WHAT THIS TASK INVOLVES = The lines of the records that include "each" should all be copied.

Segment Start: ENTRIES PROVIDED

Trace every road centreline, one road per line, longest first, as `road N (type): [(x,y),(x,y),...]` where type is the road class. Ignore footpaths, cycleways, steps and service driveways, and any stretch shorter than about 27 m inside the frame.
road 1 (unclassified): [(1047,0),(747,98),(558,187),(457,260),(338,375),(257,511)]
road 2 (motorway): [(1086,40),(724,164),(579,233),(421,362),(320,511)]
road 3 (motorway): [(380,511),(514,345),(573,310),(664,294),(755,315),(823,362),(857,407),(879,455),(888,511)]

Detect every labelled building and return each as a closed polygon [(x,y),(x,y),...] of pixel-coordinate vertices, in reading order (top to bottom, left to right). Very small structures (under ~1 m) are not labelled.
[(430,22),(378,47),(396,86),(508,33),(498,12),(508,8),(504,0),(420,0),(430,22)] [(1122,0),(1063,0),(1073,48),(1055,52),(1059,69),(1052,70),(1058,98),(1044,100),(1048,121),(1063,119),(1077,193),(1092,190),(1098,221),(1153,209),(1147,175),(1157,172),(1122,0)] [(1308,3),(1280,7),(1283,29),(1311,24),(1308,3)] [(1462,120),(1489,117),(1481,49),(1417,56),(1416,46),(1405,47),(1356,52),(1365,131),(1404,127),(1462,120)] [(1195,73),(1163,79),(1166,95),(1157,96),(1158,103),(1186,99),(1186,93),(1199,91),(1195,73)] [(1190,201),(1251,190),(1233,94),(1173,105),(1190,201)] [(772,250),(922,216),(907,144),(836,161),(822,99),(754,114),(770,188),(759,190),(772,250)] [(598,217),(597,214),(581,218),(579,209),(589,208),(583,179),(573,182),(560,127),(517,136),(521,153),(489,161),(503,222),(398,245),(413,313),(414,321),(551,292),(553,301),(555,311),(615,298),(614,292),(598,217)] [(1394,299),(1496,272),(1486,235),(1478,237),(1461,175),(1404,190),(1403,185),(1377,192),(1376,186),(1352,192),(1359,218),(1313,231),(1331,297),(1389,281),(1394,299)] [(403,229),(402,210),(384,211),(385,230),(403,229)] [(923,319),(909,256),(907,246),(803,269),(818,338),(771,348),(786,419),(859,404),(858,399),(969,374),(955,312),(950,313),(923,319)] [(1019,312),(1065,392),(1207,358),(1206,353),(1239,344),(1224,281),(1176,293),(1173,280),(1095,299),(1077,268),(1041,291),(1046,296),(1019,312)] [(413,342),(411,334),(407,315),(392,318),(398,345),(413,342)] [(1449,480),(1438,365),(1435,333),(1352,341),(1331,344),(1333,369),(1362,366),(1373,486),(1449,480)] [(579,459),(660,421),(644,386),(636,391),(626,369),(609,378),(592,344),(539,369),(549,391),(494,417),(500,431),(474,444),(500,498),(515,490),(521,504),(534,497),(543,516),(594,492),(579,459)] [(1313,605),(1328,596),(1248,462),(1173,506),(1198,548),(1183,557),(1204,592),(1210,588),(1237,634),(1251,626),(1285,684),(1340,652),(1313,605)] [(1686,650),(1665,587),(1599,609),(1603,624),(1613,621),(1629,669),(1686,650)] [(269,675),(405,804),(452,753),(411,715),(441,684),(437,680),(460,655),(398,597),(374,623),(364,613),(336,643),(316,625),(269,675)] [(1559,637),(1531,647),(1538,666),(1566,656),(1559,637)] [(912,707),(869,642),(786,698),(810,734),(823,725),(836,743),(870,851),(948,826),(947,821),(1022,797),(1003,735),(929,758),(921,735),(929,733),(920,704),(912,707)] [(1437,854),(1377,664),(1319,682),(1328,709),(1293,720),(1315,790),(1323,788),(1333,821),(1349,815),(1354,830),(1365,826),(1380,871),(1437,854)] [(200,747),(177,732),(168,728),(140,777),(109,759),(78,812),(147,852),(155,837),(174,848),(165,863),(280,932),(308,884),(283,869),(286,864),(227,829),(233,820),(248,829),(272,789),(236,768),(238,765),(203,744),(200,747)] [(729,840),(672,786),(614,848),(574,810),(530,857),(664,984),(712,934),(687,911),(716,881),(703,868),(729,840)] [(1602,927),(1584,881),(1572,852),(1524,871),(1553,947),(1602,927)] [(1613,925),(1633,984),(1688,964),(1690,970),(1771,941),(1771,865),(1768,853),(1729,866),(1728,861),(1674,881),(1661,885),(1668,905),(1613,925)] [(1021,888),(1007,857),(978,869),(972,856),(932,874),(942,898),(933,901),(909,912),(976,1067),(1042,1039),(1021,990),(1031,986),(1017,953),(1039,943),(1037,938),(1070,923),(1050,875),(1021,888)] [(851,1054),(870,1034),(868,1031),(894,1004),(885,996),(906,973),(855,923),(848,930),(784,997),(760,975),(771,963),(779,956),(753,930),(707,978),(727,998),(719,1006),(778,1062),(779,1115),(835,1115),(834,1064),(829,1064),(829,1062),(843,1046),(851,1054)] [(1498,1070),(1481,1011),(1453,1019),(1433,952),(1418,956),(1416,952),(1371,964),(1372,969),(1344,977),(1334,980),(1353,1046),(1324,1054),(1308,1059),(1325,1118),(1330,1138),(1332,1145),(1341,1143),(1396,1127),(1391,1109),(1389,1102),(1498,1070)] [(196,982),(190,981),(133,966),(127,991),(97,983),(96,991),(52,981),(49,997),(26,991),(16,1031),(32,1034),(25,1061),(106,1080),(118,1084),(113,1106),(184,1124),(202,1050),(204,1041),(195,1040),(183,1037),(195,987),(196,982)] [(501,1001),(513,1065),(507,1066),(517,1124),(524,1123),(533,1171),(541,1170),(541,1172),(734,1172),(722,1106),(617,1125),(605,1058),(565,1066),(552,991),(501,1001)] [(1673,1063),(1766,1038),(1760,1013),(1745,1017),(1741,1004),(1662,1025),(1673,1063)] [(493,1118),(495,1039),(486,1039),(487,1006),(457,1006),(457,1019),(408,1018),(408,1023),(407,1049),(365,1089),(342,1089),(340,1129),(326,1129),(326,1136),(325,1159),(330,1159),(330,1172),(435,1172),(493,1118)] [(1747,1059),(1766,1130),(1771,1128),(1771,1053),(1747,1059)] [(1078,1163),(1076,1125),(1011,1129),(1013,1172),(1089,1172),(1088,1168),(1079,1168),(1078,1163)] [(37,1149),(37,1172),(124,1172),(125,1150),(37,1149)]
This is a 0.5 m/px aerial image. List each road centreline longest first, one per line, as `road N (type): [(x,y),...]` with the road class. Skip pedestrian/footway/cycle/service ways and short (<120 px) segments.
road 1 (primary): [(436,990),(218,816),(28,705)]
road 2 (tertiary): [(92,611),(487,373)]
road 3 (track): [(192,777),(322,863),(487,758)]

Segment End: ENTRIES PROVIDED

ANSWER TO THIS PROBLEM =
Detect every labelled building and return each as a closed polygon [(x,y),(x,y),...] of pixel-coordinate vertices, in reading order (top to bottom, left to right). Very small structures (under ~1 m) are not labelled.
This is a 0.5 m/px aerial image. List each road centreline longest first, one per line, as `road N (type): [(x,y),...]` with the road class. Skip pedestrian/footway/cycle/service ways and short (<120 px) segments.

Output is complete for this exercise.